● **Work to be completed**
Omit the images and retype the records verbatim.

● **Provided entries**
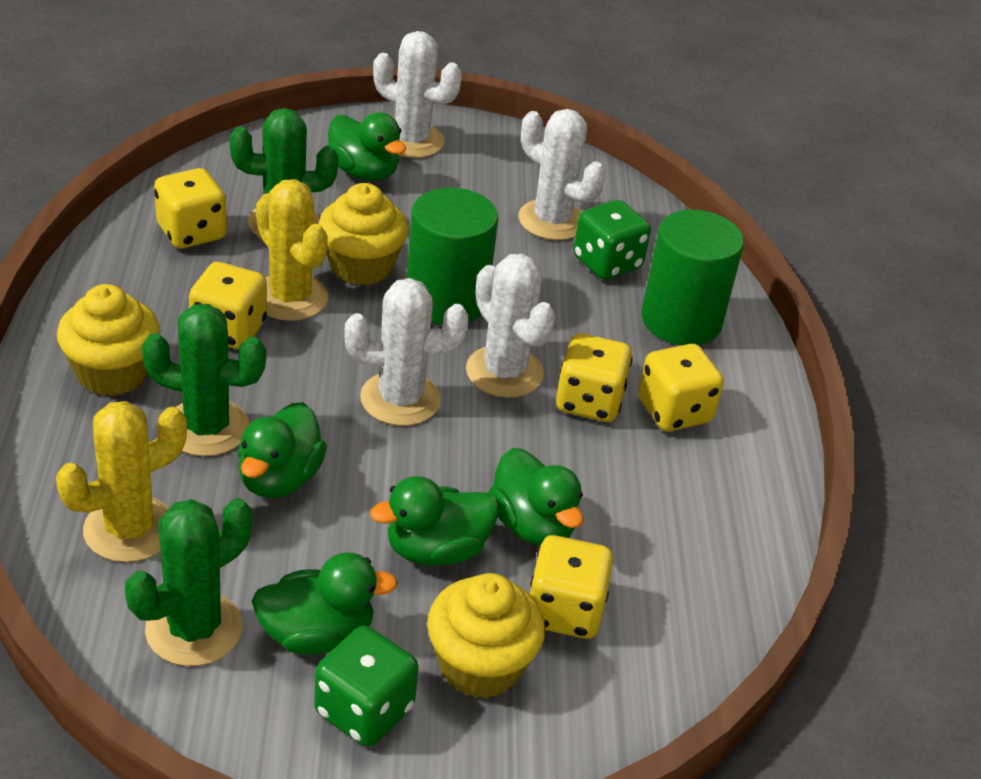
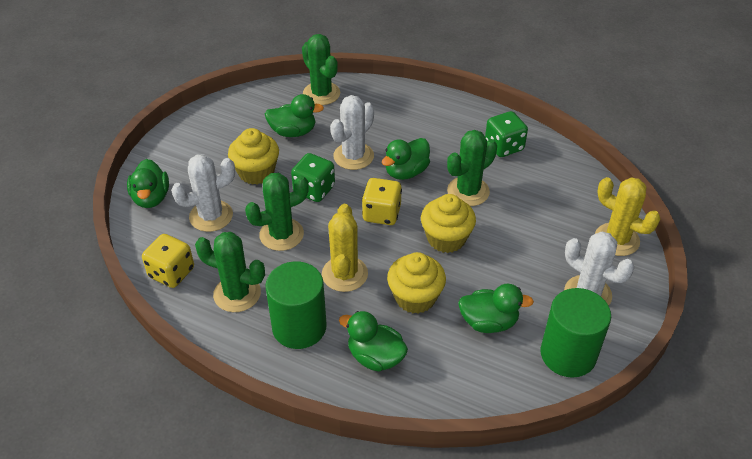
green cactus: 3 -> 4
white cactus: 4 -> 3
yellow dice: 5 -> 2

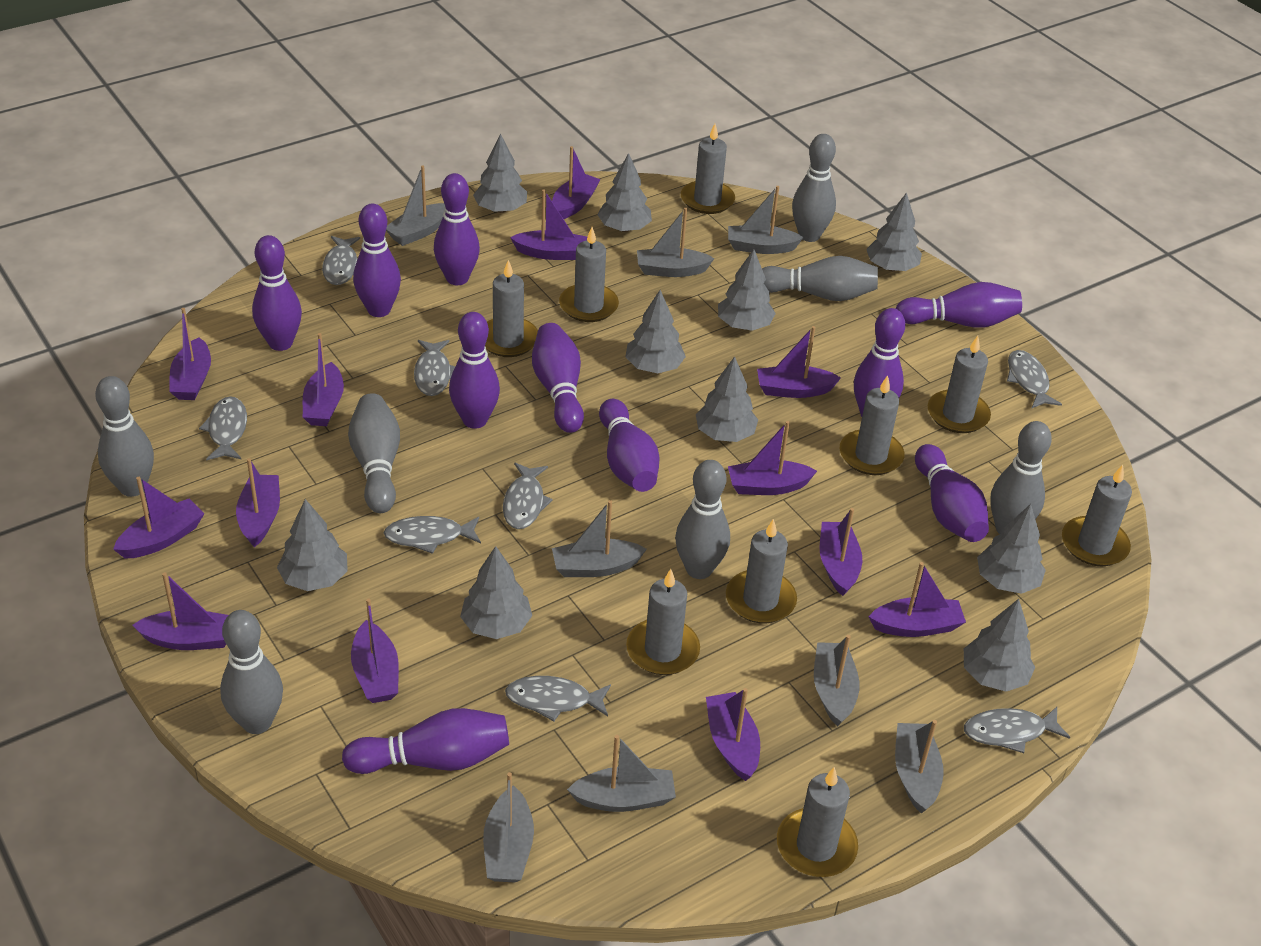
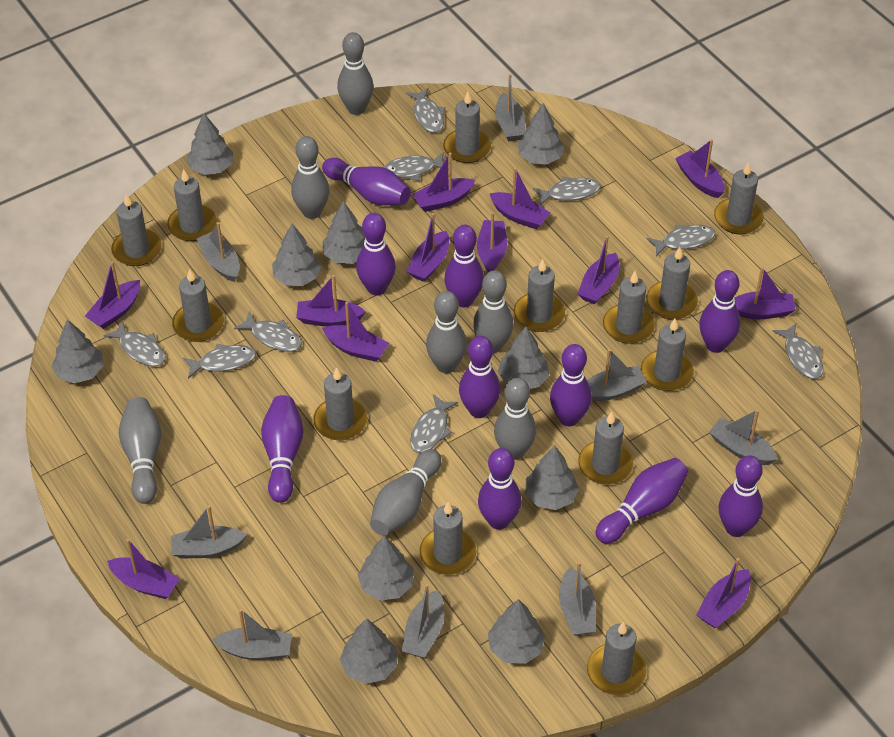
grey candle: 9 -> 13
grey fish: 8 -> 9
purple boat: 13 -> 12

● **Answer**
green cactus: 3 -> 4
white cactus: 4 -> 3
yellow dice: 5 -> 2

grey candle: 9 -> 13
grey fish: 8 -> 9
purple boat: 13 -> 12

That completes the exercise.